• _TASK_: Reproduce the entries word for word but drop every picture.

..............................

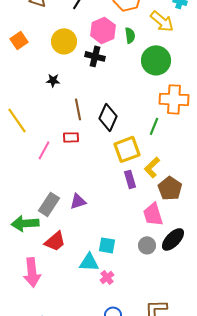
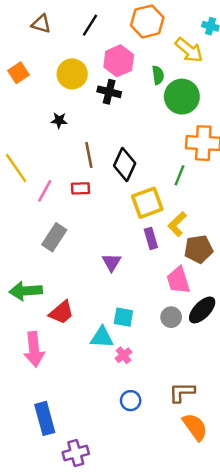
green semicircle: (130, 35) -> (158, 75), moved
pink line: (44, 150) -> (45, 191), moved
brown pentagon: (170, 188) -> (199, 249), turned 30
purple triangle: (78, 201) -> (112, 262), moved, turned -42
gray rectangle: (49, 204) -> (54, 237), moved

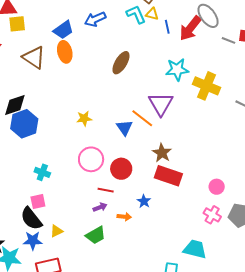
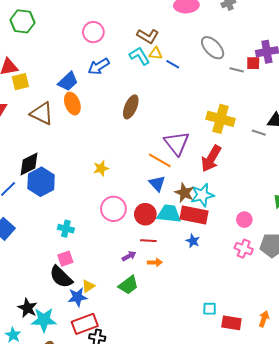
blue line: (167, 27) -> (173, 64), turned -40
red arrow: (190, 28) -> (211, 159), moved
cyan star: (177, 70) -> (202, 195), moved
blue triangle: (124, 128) -> (157, 183), moved
red line: (106, 190) -> (148, 241), moved
blue star: (144, 201) -> (193, 241), moved
blue star: (33, 241) -> (78, 297), moved
cyan trapezoid: (195, 249) -> (169, 214), moved

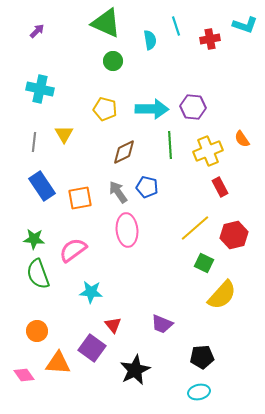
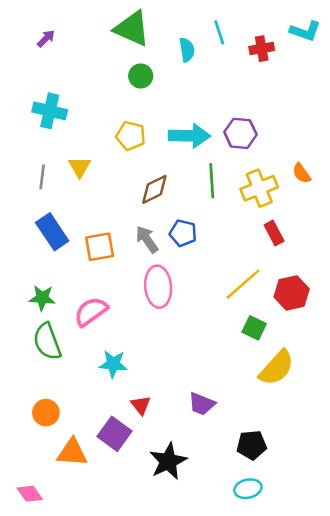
pink diamond: (24, 375) -> (30, 494), moved

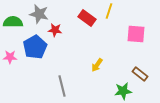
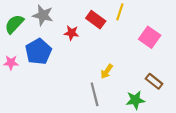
green semicircle: (13, 22) -> (14, 24), turned -48
red star: (55, 30) -> (71, 33), moved
pink square: (136, 34) -> (150, 37), turned 30
gray line: (62, 86) -> (95, 94), moved

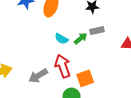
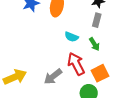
gray rectangle: (97, 31) -> (97, 20), moved, turned -56
green arrow: (81, 38) -> (94, 44), moved, turned 104

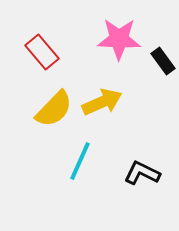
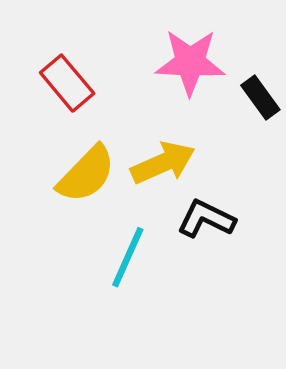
black L-shape: (142, 173) -> (206, 219), moved

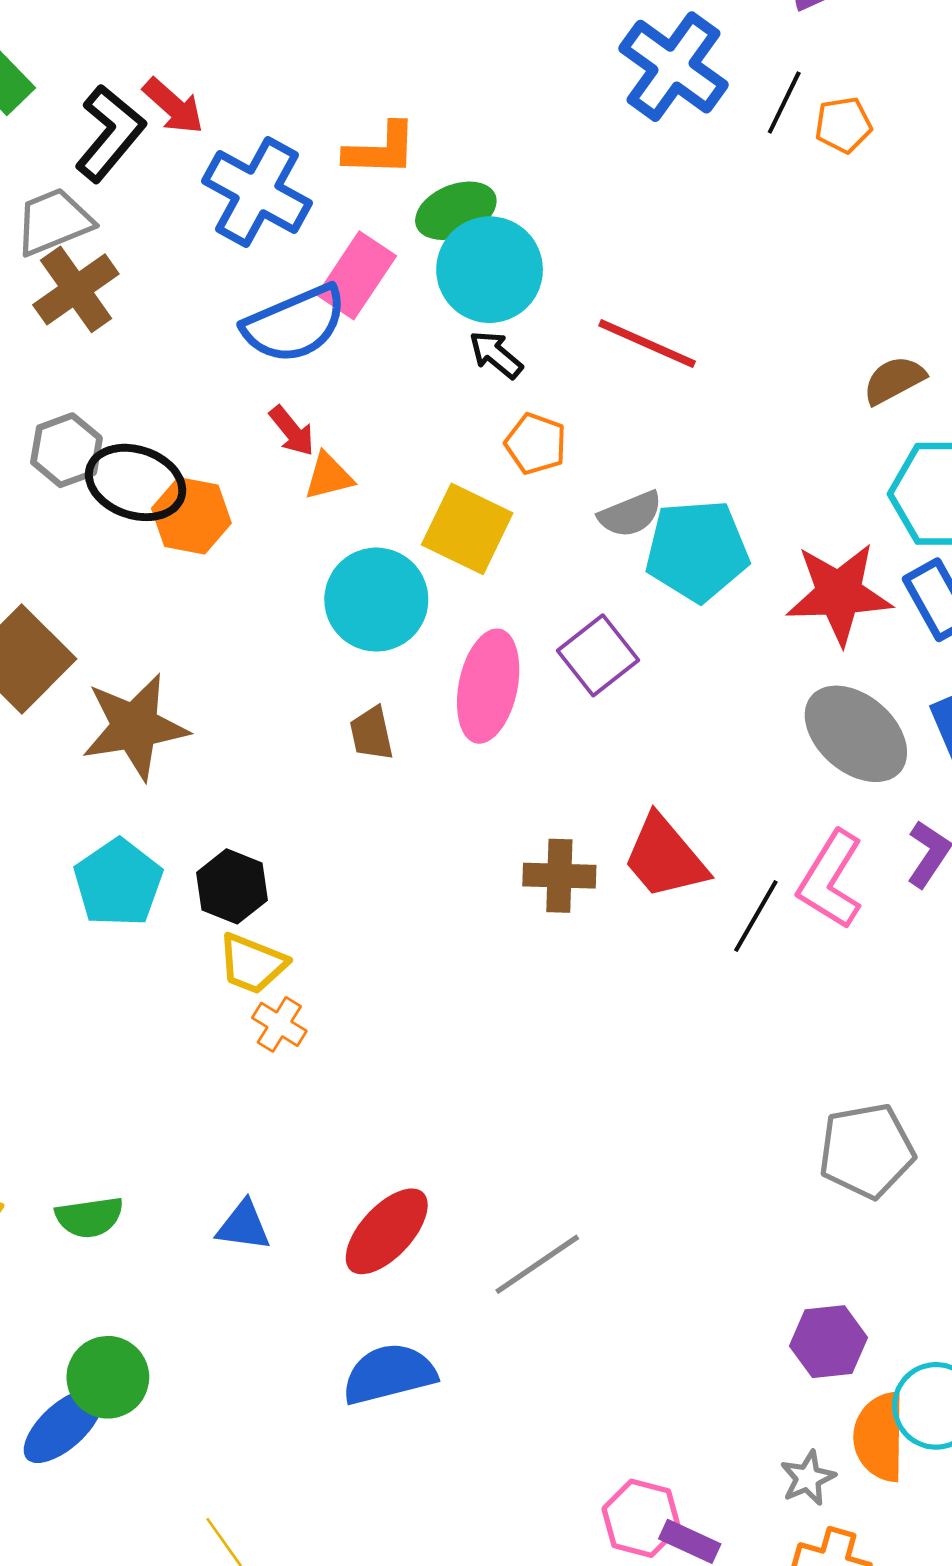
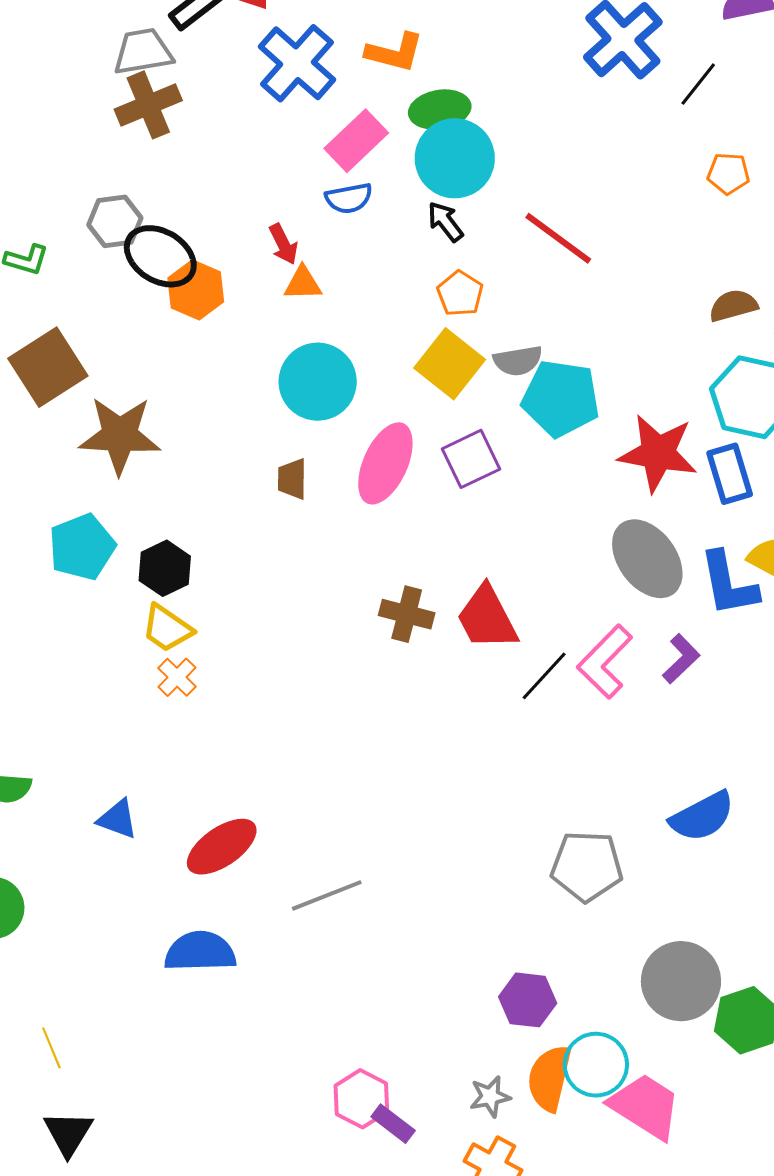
orange pentagon: (843, 125) -> (728, 173), moved
blue semicircle: (295, 324) -> (349, 198), moved, size x0.6
yellow square: (467, 529) -> (450, 364), moved

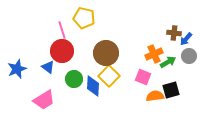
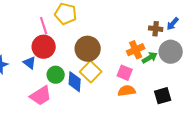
blue arrow: (186, 39) -> (173, 24), moved
gray circle: (189, 56) -> (171, 52), size x1.5
black square: (171, 90) -> (163, 96), moved
orange semicircle: (155, 96) -> (127, 91), moved
pink trapezoid: (44, 100) -> (41, 96), moved

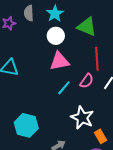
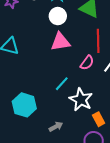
cyan line: (64, 88) -> (62, 84), moved

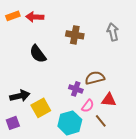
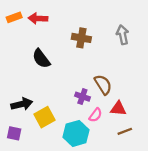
brown semicircle: (95, 78) -> (103, 85), turned 72
brown line: (101, 121) -> (125, 131), moved, turned -72
purple square: (13, 123) -> (14, 133), turned 32

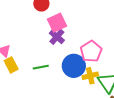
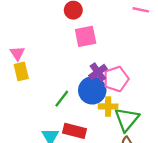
purple cross: (57, 37) -> (98, 72), moved
green line: (41, 67) -> (62, 99), moved, turned -56

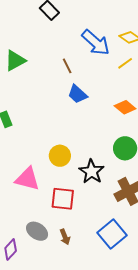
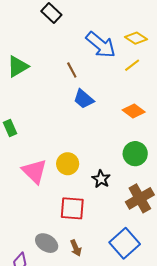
black star: (92, 171) -> (101, 179), size x0.7
pink triangle: (27, 179) -> (34, 171), moved, turned 32

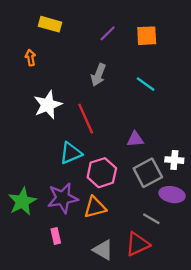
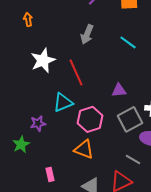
purple star: (63, 198) -> (38, 123), moved, size x0.6
green star: (22, 201) -> (21, 144), size x0.7
orange triangle: (95, 207) -> (84, 149), turned 35

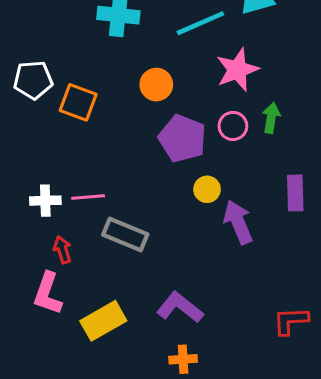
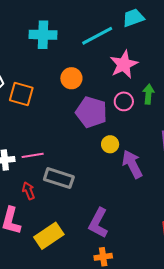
red arrow: (62, 250) -> (28, 191), moved
purple L-shape: (180, 307) -> (98, 223), turned -96

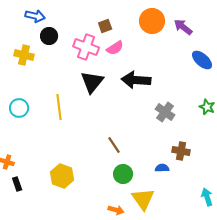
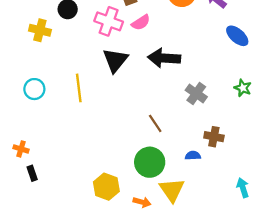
brown line: (114, 145) -> (155, 123), moved
green circle: (123, 174) -> (150, 162), size x1.4
yellow hexagon: (62, 176) -> (106, 187), moved

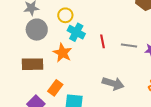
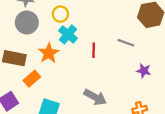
gray line: (129, 45) -> (126, 43), moved
orange rectangle: (55, 88) -> (32, 79), moved

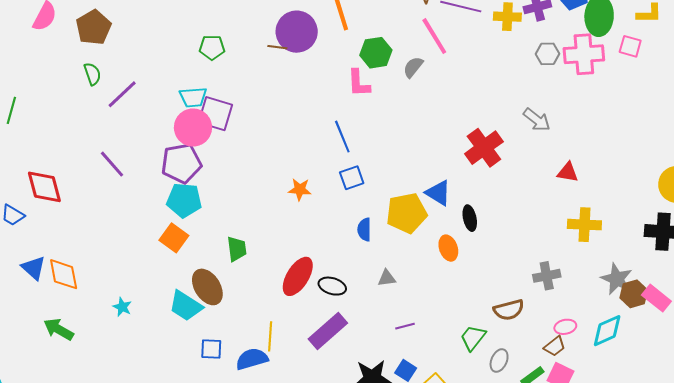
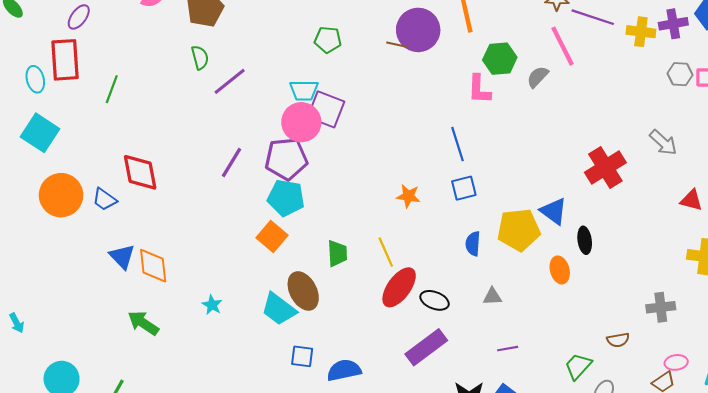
purple line: (112, 164) -> (231, 163), moved, turned 68
brown semicircle: (509, 310) -> (618, 340), size x0.7
yellow line: (270, 336) -> (386, 252), moved, turned -32

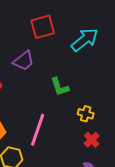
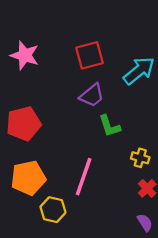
purple trapezoid: (24, 61) -> (92, 95), moved

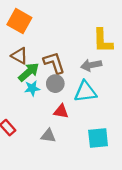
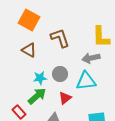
brown L-shape: (54, 63) -> (60, 38), moved
green arrow: (29, 72) -> (37, 96), moved
red triangle: (61, 111) -> (65, 98), turned -48

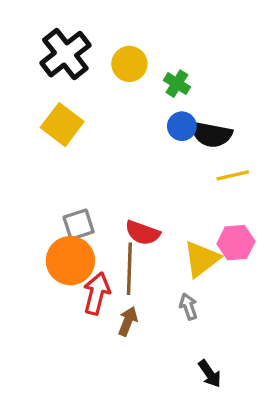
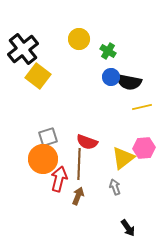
black cross: (65, 54) -> (23, 49), moved

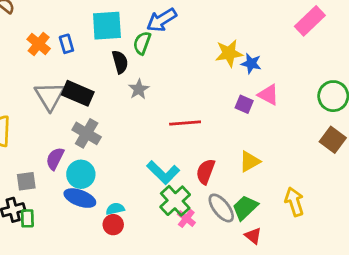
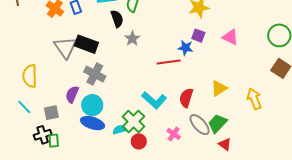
blue star: (251, 63) -> (185, 48), moved
purple square: (244, 104) -> (198, 36), moved
green cross: (175, 201) -> (133, 122), moved
yellow arrow: (294, 202) -> (254, 99), moved
red circle: (113, 225) -> (139, 141), moved

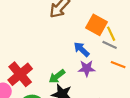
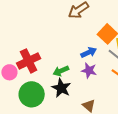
blue arrow: (82, 49) -> (89, 52), turned 98

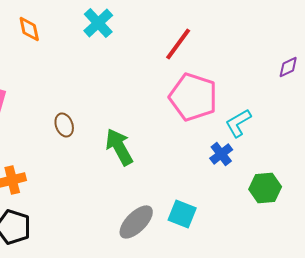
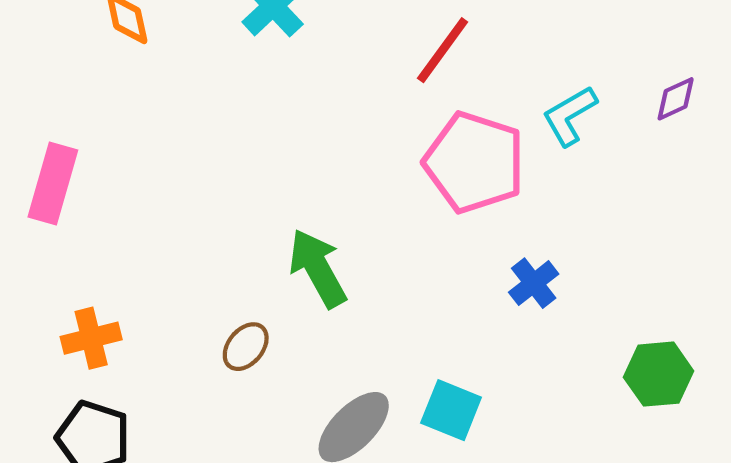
cyan L-shape: (238, 123) -> (570, 116), moved
brown ellipse: (64, 125) -> (246, 347), moved, turned 60
green hexagon: (265, 188) -> (659, 374), moved

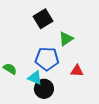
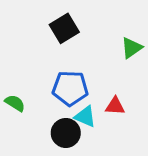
green triangle: (66, 39) -> (131, 48), moved
cyan triangle: (35, 78) -> (85, 117), moved

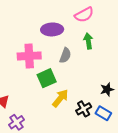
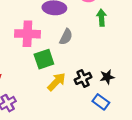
green arrow: (88, 41) -> (102, 18), moved
black cross: (84, 109) -> (83, 78), moved

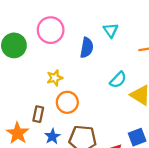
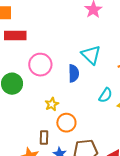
cyan triangle: (111, 30) -> (91, 55), size x1.5

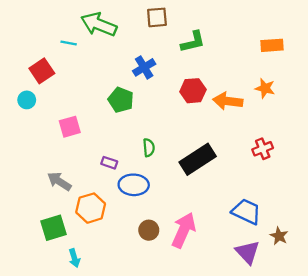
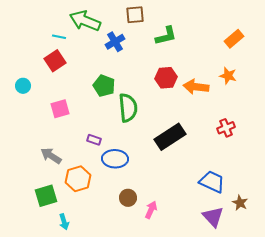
orange rectangle: (272, 45) -> (234, 39), turned -36
blue cross: (144, 67) -> (115, 42), moved
red square: (42, 71) -> (55, 61), moved
green semicircle: (149, 148) -> (128, 108), moved, size x1.8
pink arrow: (184, 230) -> (151, 210), moved, size x0.6

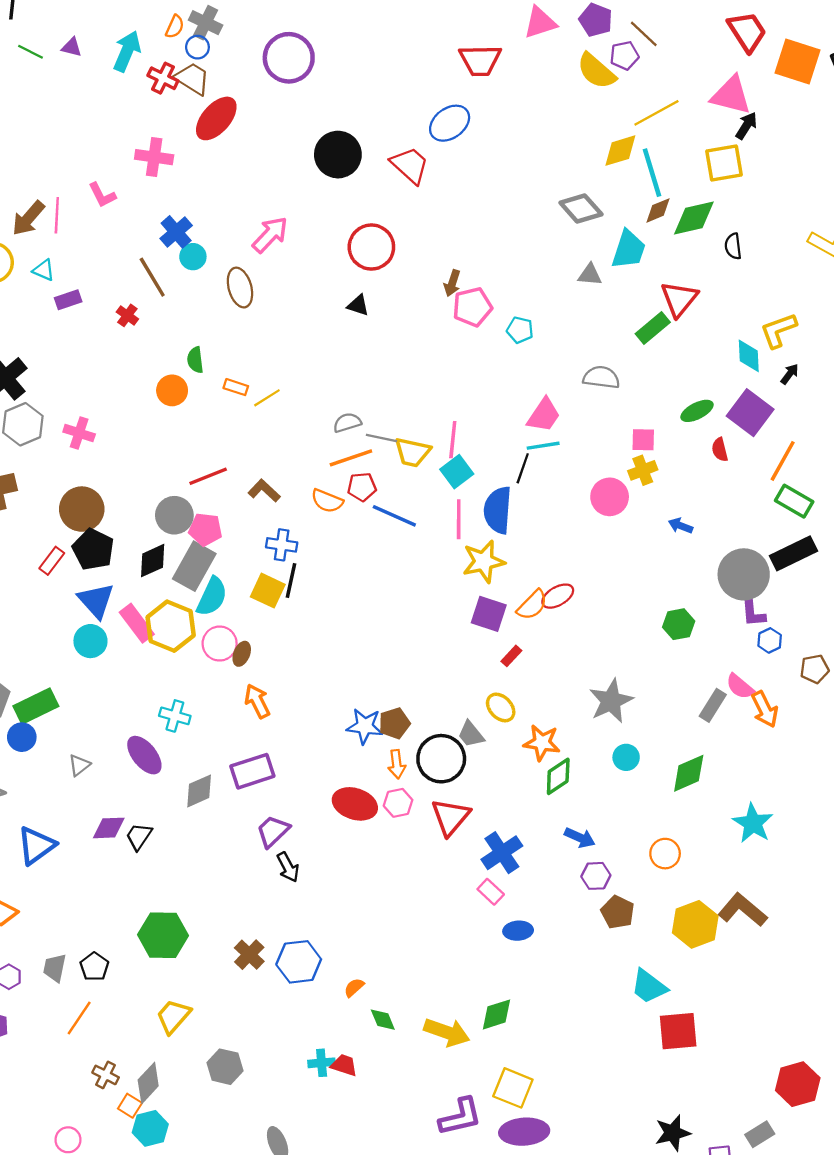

..............................

• _TASK SOLUTION_:
green semicircle: (130, 35) -> (158, 75), moved
pink line: (44, 150) -> (45, 191), moved
brown pentagon: (170, 188) -> (199, 249), turned 30
purple triangle: (78, 201) -> (112, 262), moved, turned -42
gray rectangle: (49, 204) -> (54, 237), moved

blue line: (167, 27) -> (173, 64), turned -40
red arrow: (190, 28) -> (211, 159), moved
cyan star: (177, 70) -> (202, 195), moved
blue triangle: (124, 128) -> (157, 183), moved
red line: (106, 190) -> (148, 241), moved
blue star: (144, 201) -> (193, 241), moved
blue star: (33, 241) -> (78, 297), moved
cyan trapezoid: (195, 249) -> (169, 214), moved

pink diamond: (24, 375) -> (30, 494), moved

green semicircle: (13, 22) -> (14, 24), turned -48
red star: (55, 30) -> (71, 33), moved
pink square: (136, 34) -> (150, 37), turned 30
gray line: (62, 86) -> (95, 94), moved

gray rectangle: (97, 31) -> (97, 20), moved, turned -56
green arrow: (81, 38) -> (94, 44), moved, turned 104

black L-shape: (142, 173) -> (206, 219), moved

orange pentagon: (843, 125) -> (728, 173), moved
blue semicircle: (295, 324) -> (349, 198), moved, size x0.6
yellow square: (467, 529) -> (450, 364), moved

blue arrow: (186, 39) -> (173, 24), moved
gray circle: (189, 56) -> (171, 52), size x1.5
black square: (171, 90) -> (163, 96), moved
orange semicircle: (155, 96) -> (127, 91), moved
pink trapezoid: (44, 100) -> (41, 96), moved

cyan line: (64, 88) -> (62, 84), moved

brown semicircle: (95, 78) -> (103, 85), turned 72
brown line: (101, 121) -> (125, 131), moved, turned -72
purple square: (13, 123) -> (14, 133), turned 32

purple cross: (57, 37) -> (98, 72), moved
green line: (41, 67) -> (62, 99), moved, turned -56

black star: (92, 171) -> (101, 179), size x0.7
pink triangle: (27, 179) -> (34, 171), moved, turned 32

purple star: (63, 198) -> (38, 123), moved, size x0.6
green star: (22, 201) -> (21, 144), size x0.7
orange triangle: (95, 207) -> (84, 149), turned 35

red arrow: (62, 250) -> (28, 191), moved
purple L-shape: (180, 307) -> (98, 223), turned -96

brown line: (114, 145) -> (155, 123), moved
green circle: (123, 174) -> (150, 162), size x1.4
yellow hexagon: (62, 176) -> (106, 187), moved

gray line: (129, 45) -> (126, 43), moved
orange rectangle: (55, 88) -> (32, 79), moved

purple line: (112, 164) -> (231, 163), moved, turned 68
brown semicircle: (509, 310) -> (618, 340), size x0.7
yellow line: (270, 336) -> (386, 252), moved, turned -32

purple trapezoid: (24, 61) -> (92, 95), moved

brown L-shape: (54, 63) -> (60, 38), moved
green arrow: (29, 72) -> (37, 96), moved
red triangle: (61, 111) -> (65, 98), turned -48

black cross: (65, 54) -> (23, 49), moved

blue star: (251, 63) -> (185, 48), moved
purple square: (244, 104) -> (198, 36), moved
green cross: (175, 201) -> (133, 122), moved
yellow arrow: (294, 202) -> (254, 99), moved
red circle: (113, 225) -> (139, 141), moved

blue arrow: (82, 49) -> (89, 52), turned 98

cyan L-shape: (238, 123) -> (570, 116), moved
brown ellipse: (64, 125) -> (246, 347), moved, turned 60
green hexagon: (265, 188) -> (659, 374), moved

green triangle: (66, 39) -> (131, 48), moved
cyan triangle: (35, 78) -> (85, 117), moved

green arrow: (88, 41) -> (102, 18), moved
black cross: (84, 109) -> (83, 78), moved

cyan triangle: (111, 30) -> (91, 55), size x1.5

orange rectangle: (272, 45) -> (234, 39), turned -36
blue cross: (144, 67) -> (115, 42), moved
red square: (42, 71) -> (55, 61), moved
green semicircle: (149, 148) -> (128, 108), moved, size x1.8
pink arrow: (184, 230) -> (151, 210), moved, size x0.6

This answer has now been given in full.